Task objective: Print, word for word, the line containing "L2: none -> 3.3uH (NET11, NET13)" and all lines beneath it to the end of the entries below. Pictures do not belong in the copy.

*** Opening of Supplied entries ***

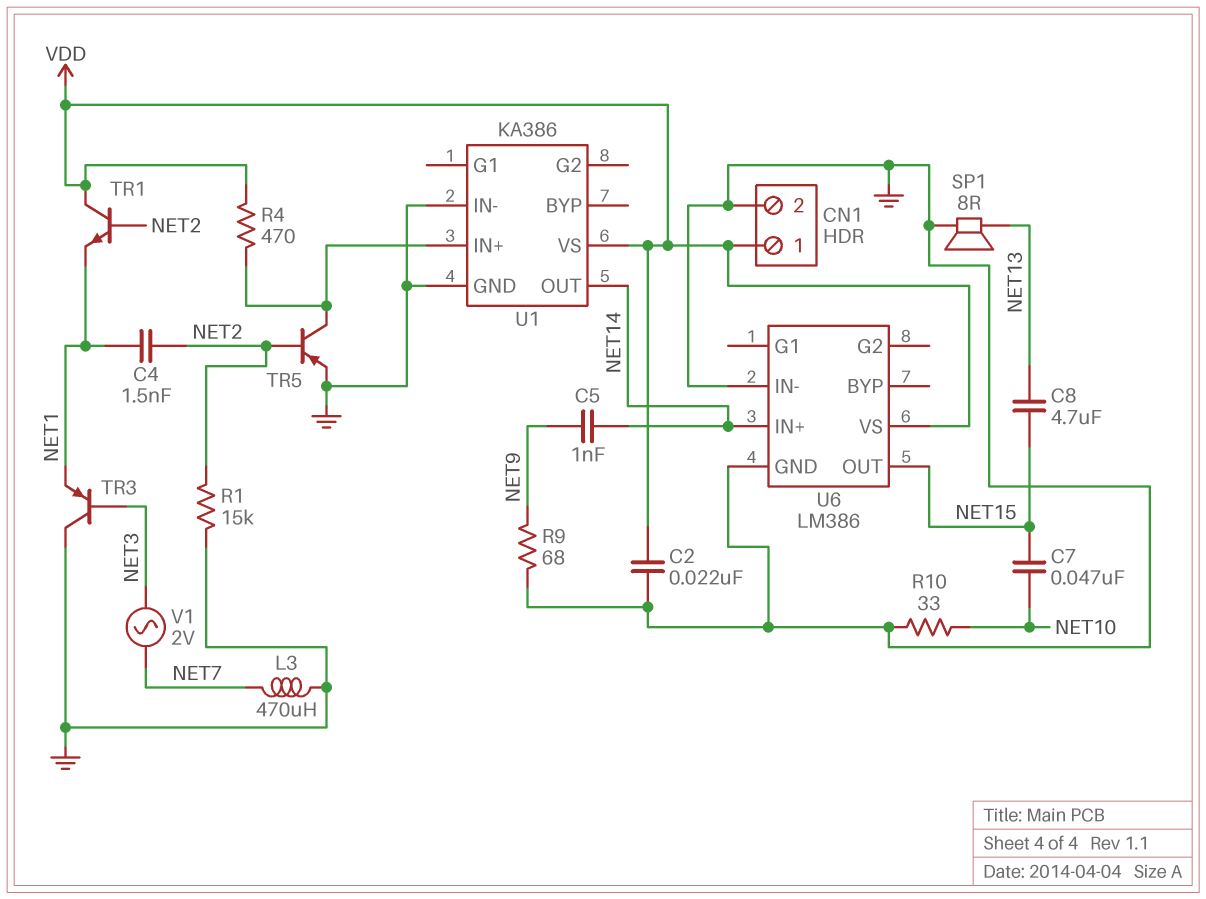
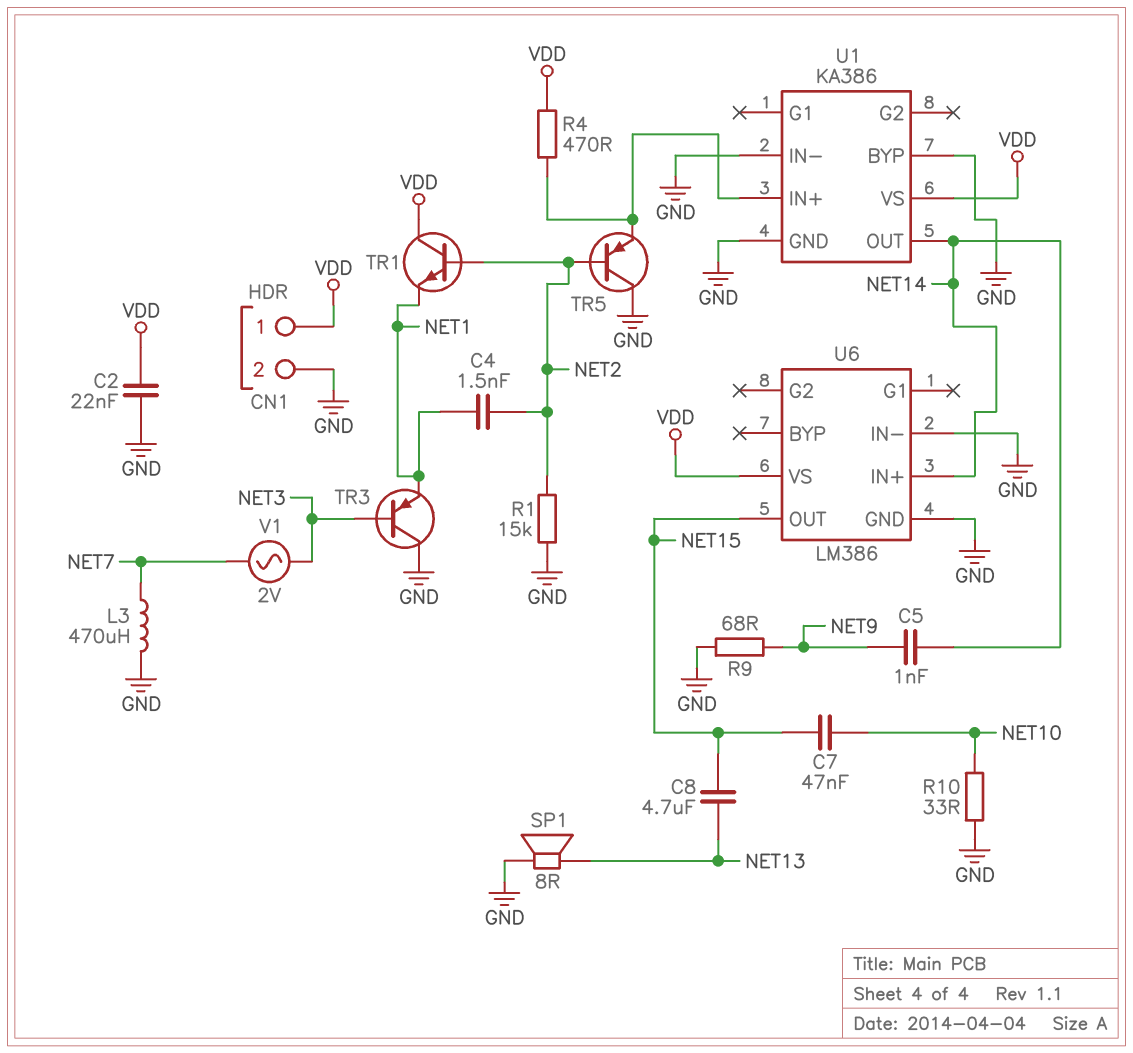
TR5: PNP (B NET2, C U1/IN+, E GND) -> PNP (B NET2, C GND, E U1/IN+)
U1 pin BYP: none -> GND

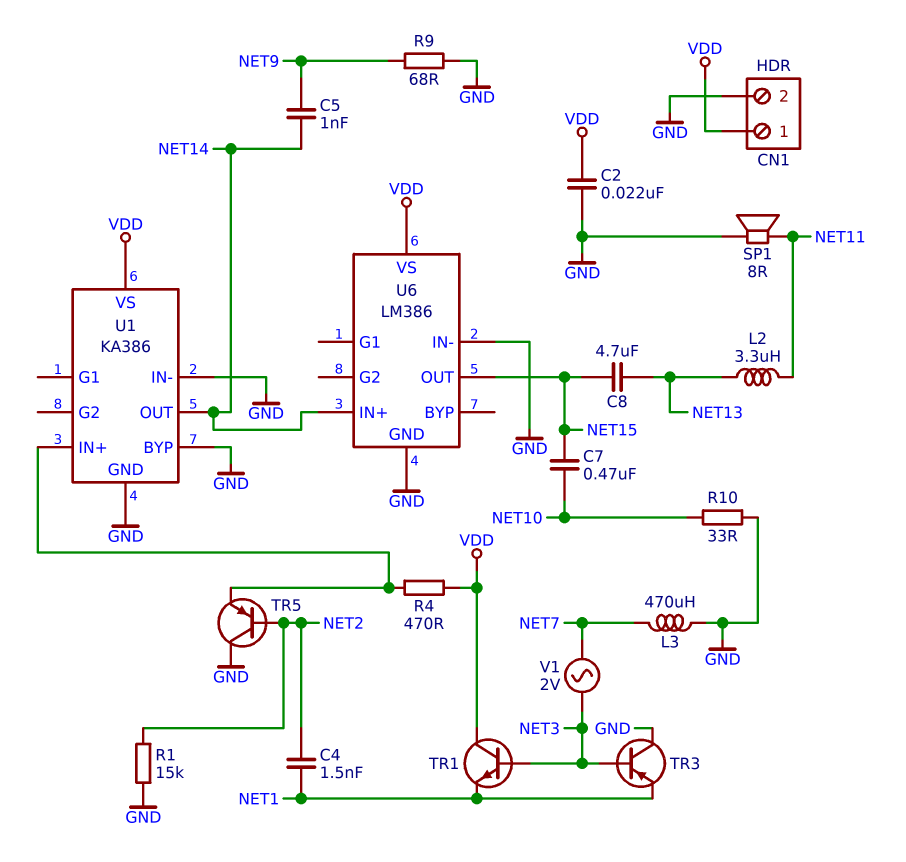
C7: 47nF (NET10, NET15) -> 470nF (NET10, NET15)
L2: none -> 3.3uH (NET11, NET13)
SP1: speaker 8R (GND, NET13) -> speaker 8R (GND, NET11)
TR1: NPN (B NET2, C VDD, E NET1) -> NPN (B NET3, C VDD, E NET1)

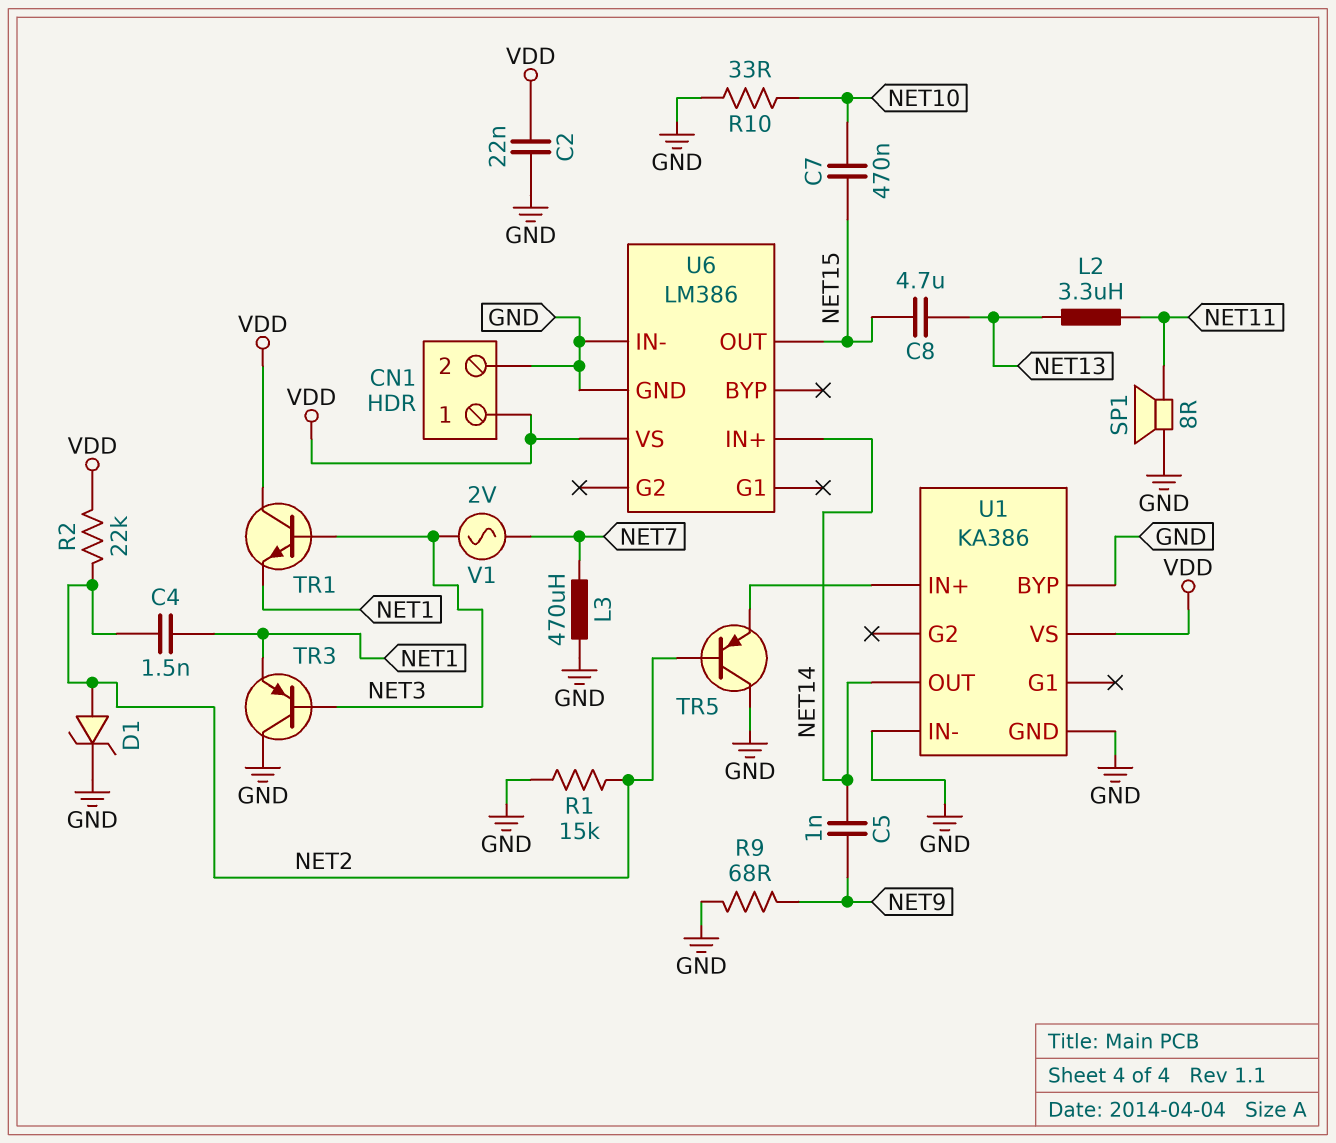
D1: none -> zener (A NET2, K GND)
R2: none -> 22k (NET2, VDD)
R4: 470 (U1/IN+, VDD) -> none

*** Close of Supplied entries ***

Answer area:
L2: none -> 3.3uH (NET11, NET13)
SP1: speaker 8R (GND, NET13) -> speaker 8R (GND, NET11)
TR1: NPN (B NET2, C VDD, E NET1) -> NPN (B NET3, C VDD, E NET1)

D1: none -> zener (A NET2, K GND)
R2: none -> 22k (NET2, VDD)
R4: 470 (U1/IN+, VDD) -> none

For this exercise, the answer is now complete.